◆ **TO DO**: Scan the following material for the string "pink" and copy each line in which it appears.

◆ **DATA EXCERPTS**:
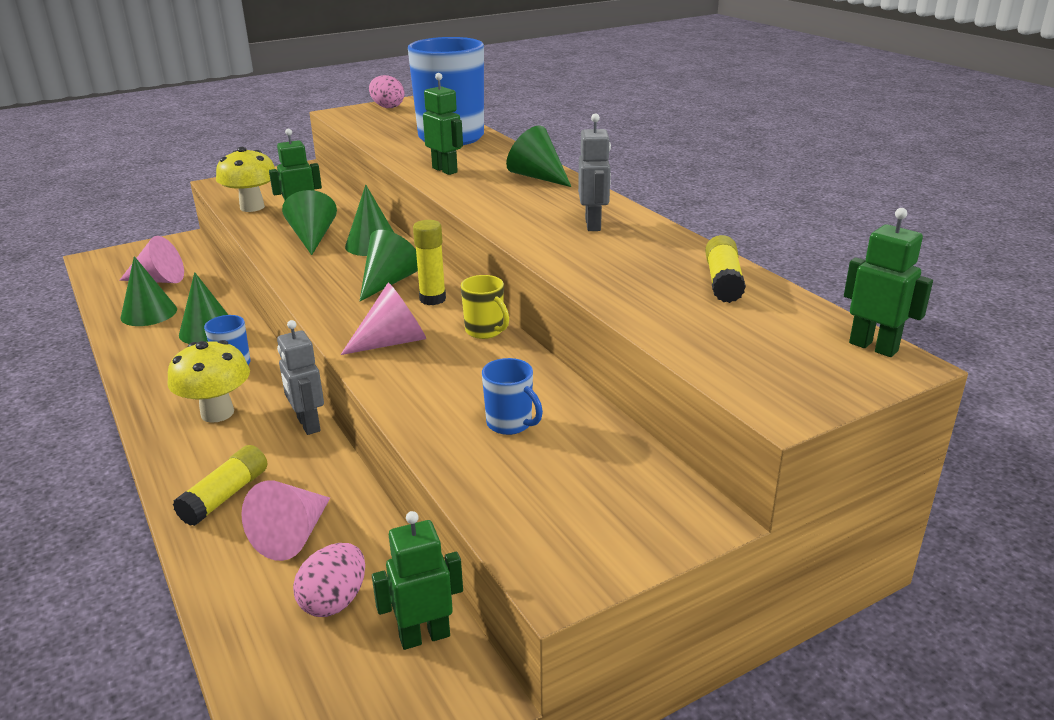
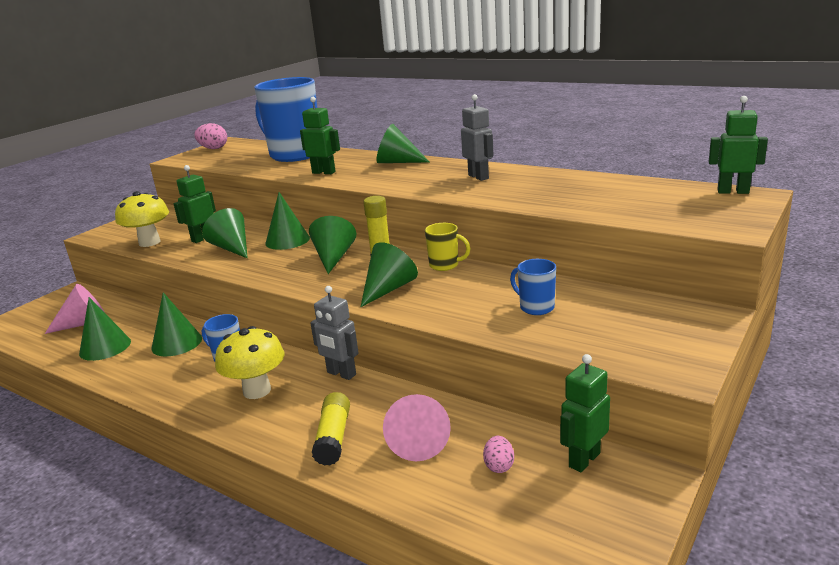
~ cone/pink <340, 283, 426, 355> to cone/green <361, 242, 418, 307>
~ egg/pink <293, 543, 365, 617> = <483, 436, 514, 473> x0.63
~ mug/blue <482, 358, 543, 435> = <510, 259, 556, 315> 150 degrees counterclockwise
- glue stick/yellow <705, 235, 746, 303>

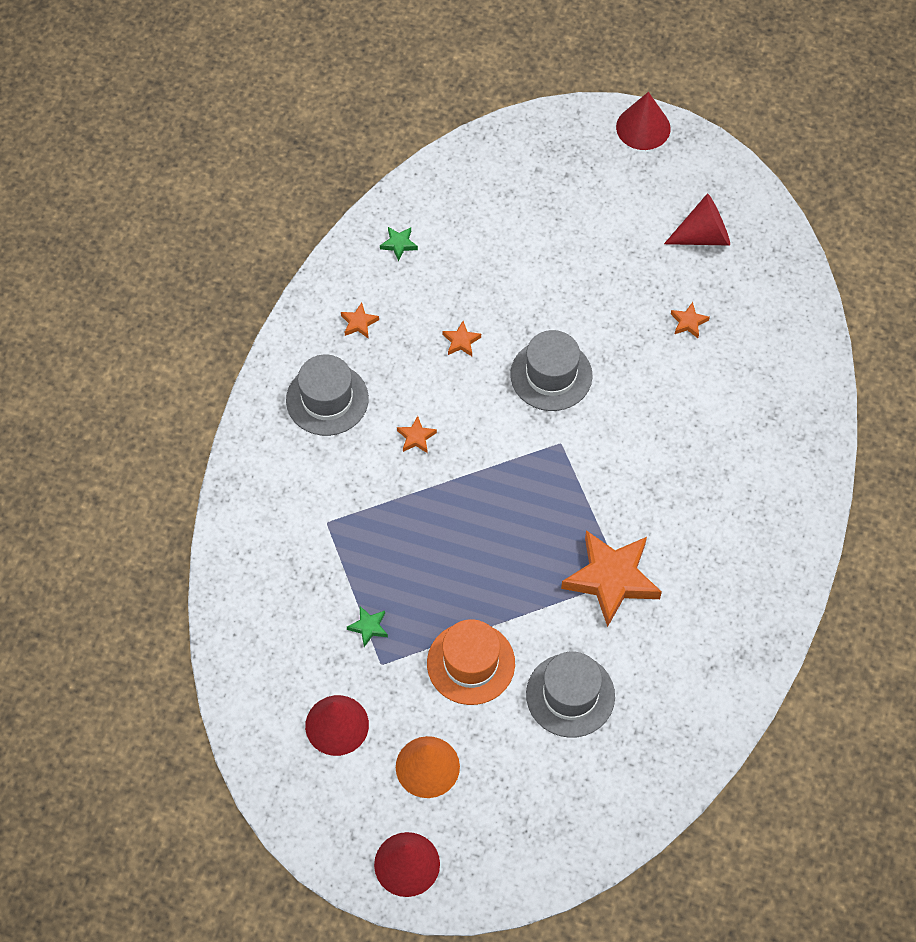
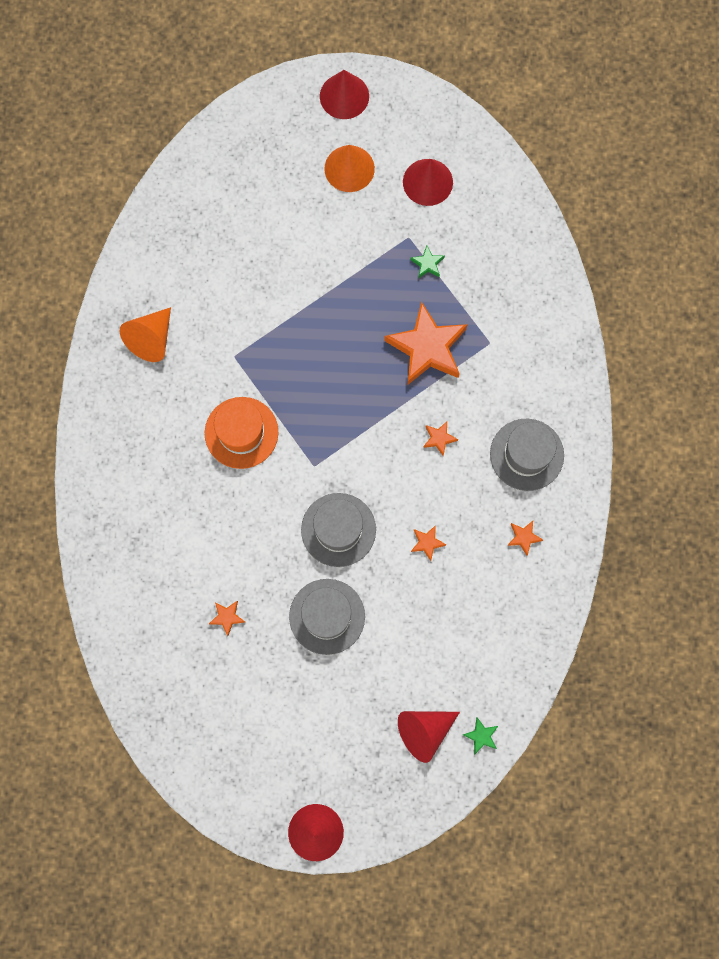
+ cone/orange <120, 307, 171, 362>
~ hat/orange <427, 619, 515, 705> to <205, 397, 278, 469>
~ hat/grey <526, 651, 615, 738> to <289, 579, 365, 655>
~ star/orange <561, 530, 662, 627> to <384, 301, 468, 385>
~ cone/red <664, 194, 730, 246> to <398, 711, 460, 763>
~ star/green <380, 227, 418, 261> to <463, 717, 498, 755>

◆ **RESPONSE AREA**:
~ cone/pink <340, 283, 426, 355> to cone/green <361, 242, 418, 307>
~ egg/pink <293, 543, 365, 617> = <483, 436, 514, 473> x0.63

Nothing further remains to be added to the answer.